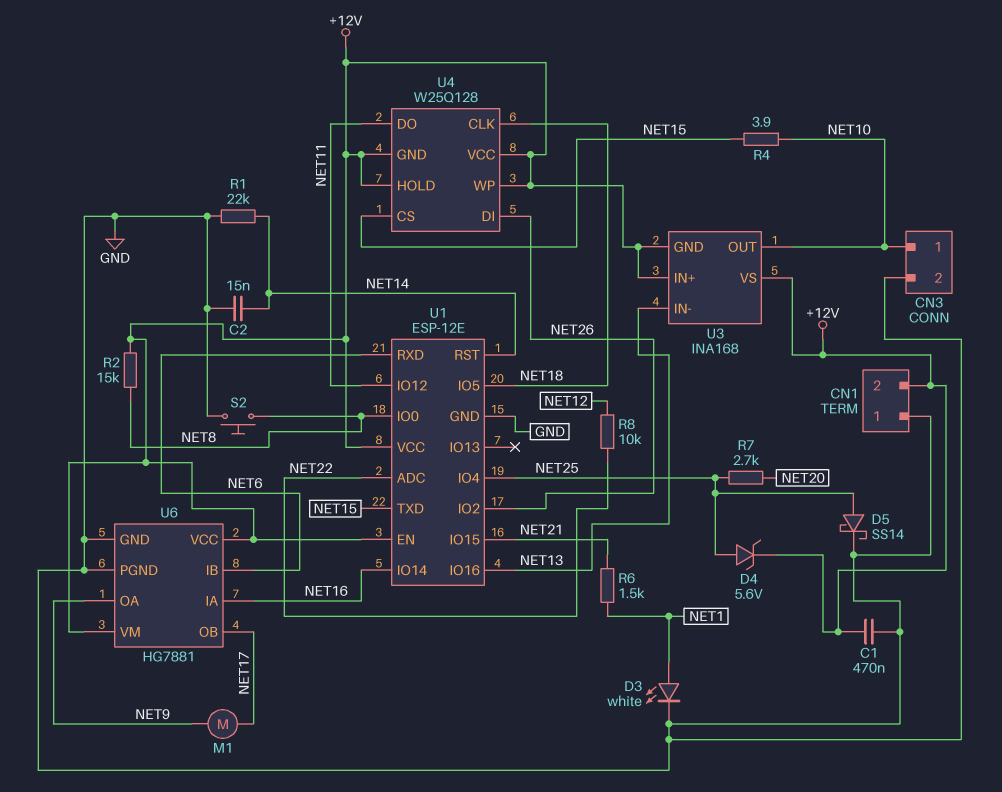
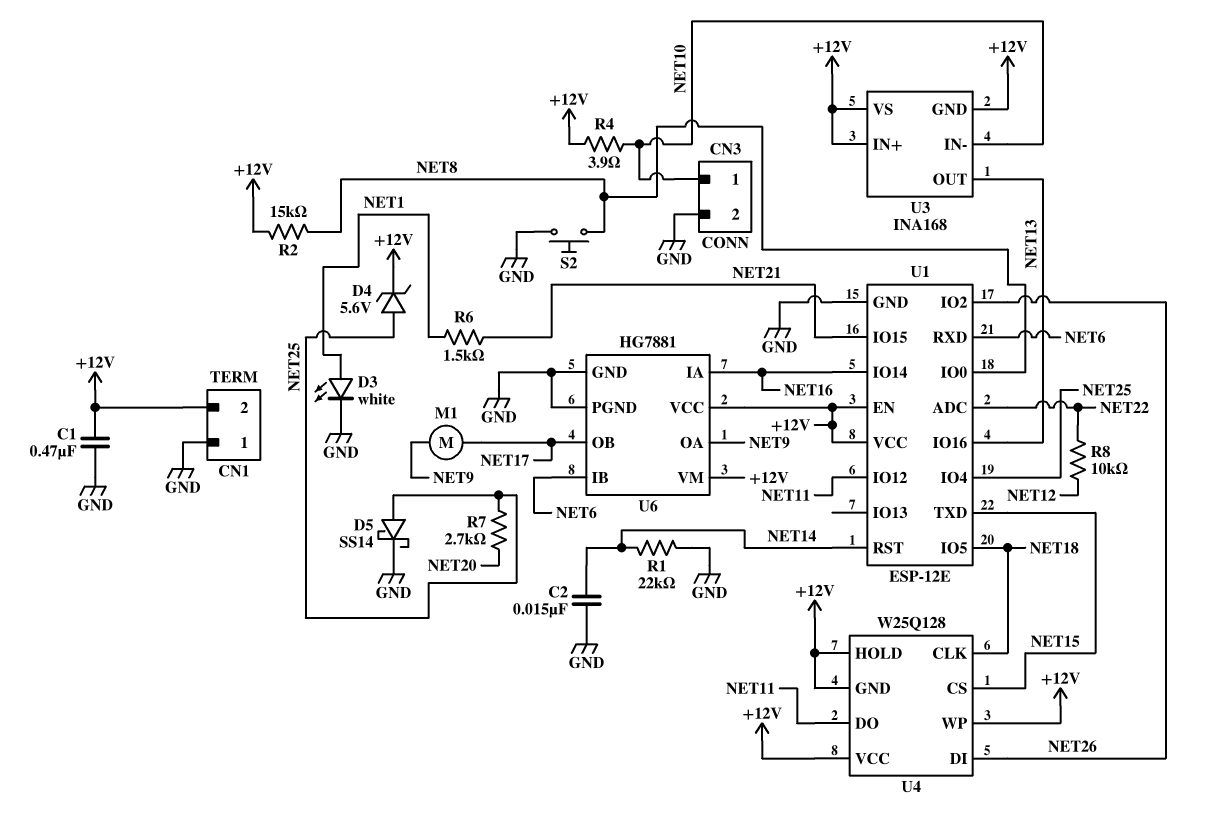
R4: 3.9 (NET10, NET15) -> 3.9 (+12V, NET10)
U3 pin IN-: NET13 -> NET10
U3 pin OUT: NET10 -> NET13

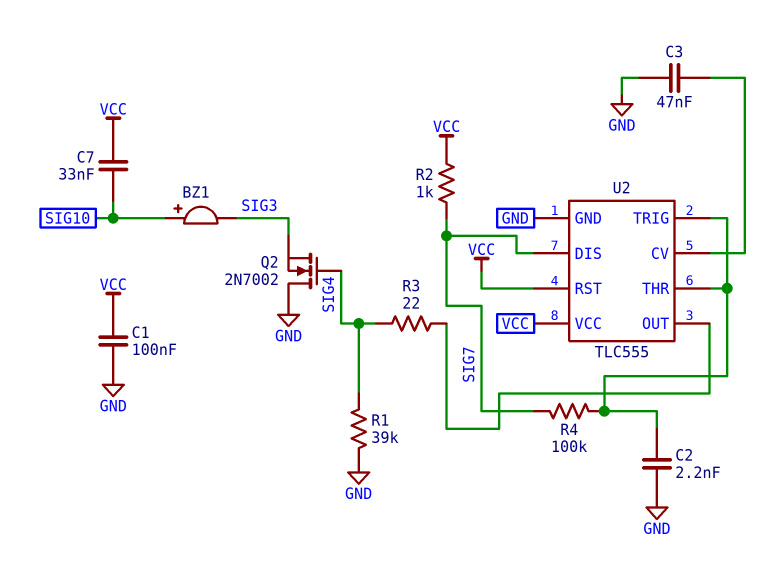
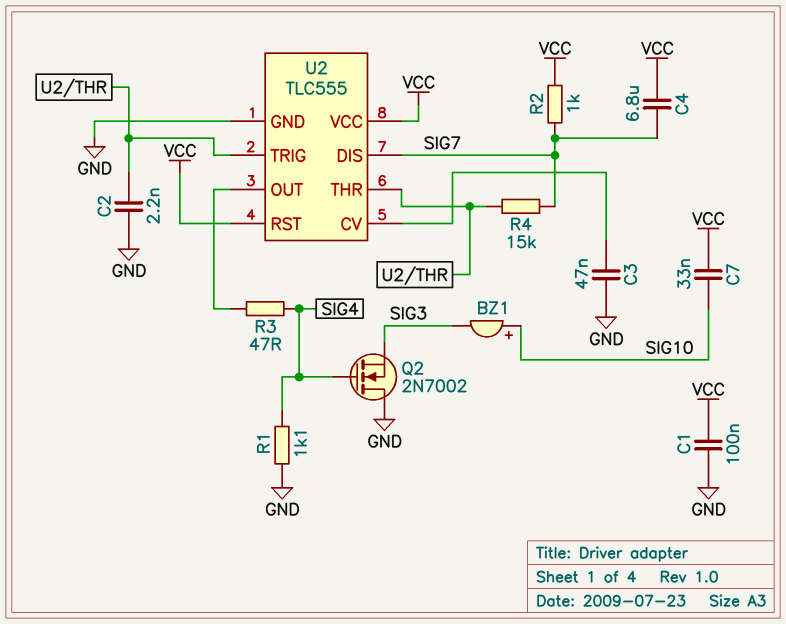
C4: none -> 6.8uF (SIG7, VCC)
R1: 39k (GND, SIG4) -> 1.1k (GND, SIG4)
R3: 22 (SIG4, U2/OUT) -> 47 (SIG4, U2/OUT)
R4: 100k (SIG7, U2/THR) -> 15k (SIG7, U2/THR)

■ **Work required**
Copy each line above exactly, with no images.

■ **Result of this task**
R4: 3.9 (NET10, NET15) -> 3.9 (+12V, NET10)
U3 pin IN-: NET13 -> NET10
U3 pin OUT: NET10 -> NET13

C4: none -> 6.8uF (SIG7, VCC)
R1: 39k (GND, SIG4) -> 1.1k (GND, SIG4)
R3: 22 (SIG4, U2/OUT) -> 47 (SIG4, U2/OUT)
R4: 100k (SIG7, U2/THR) -> 15k (SIG7, U2/THR)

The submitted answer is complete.